--- Data supplied Enclosed Below ---

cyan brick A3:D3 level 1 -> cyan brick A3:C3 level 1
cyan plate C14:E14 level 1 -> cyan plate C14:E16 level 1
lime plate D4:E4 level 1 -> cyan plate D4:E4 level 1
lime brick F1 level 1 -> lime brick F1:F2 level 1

--- End of Enclosed Data supplied ---
--- Data supplied Enclosed Below ---

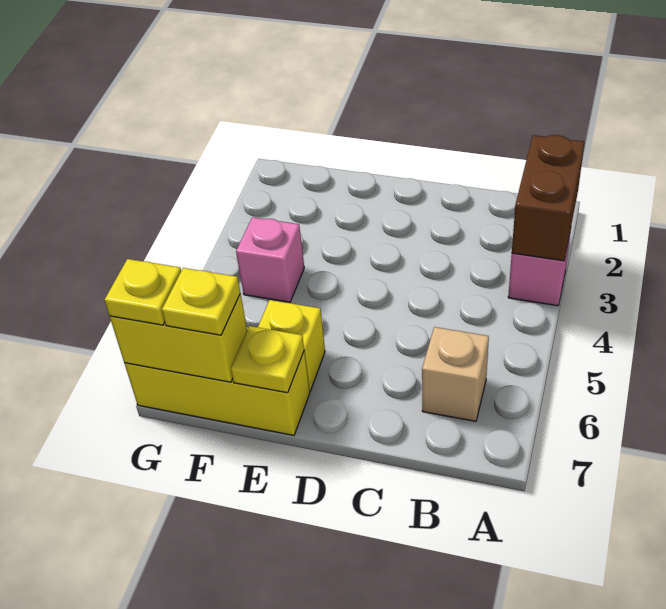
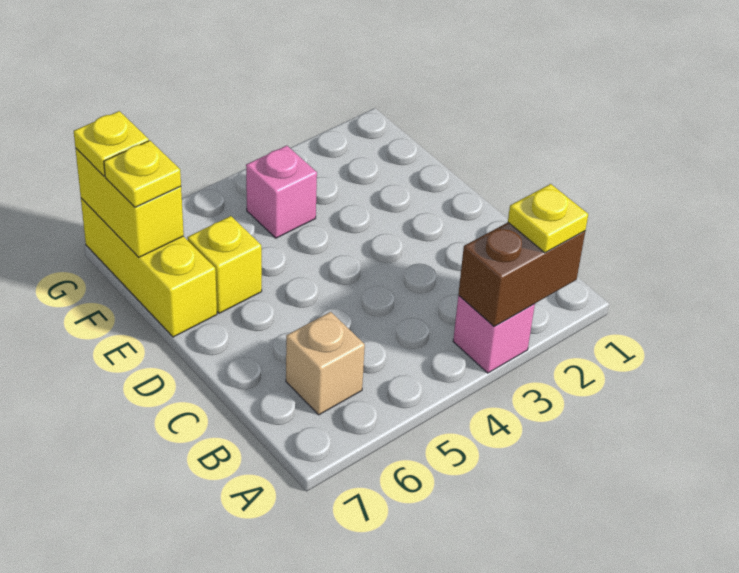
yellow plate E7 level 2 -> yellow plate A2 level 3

--- End of Enclosed Data supplied ---

Problem statement: A count is wanted, and nothing else: the lines of this listing that include the word "brick".

Task response: 2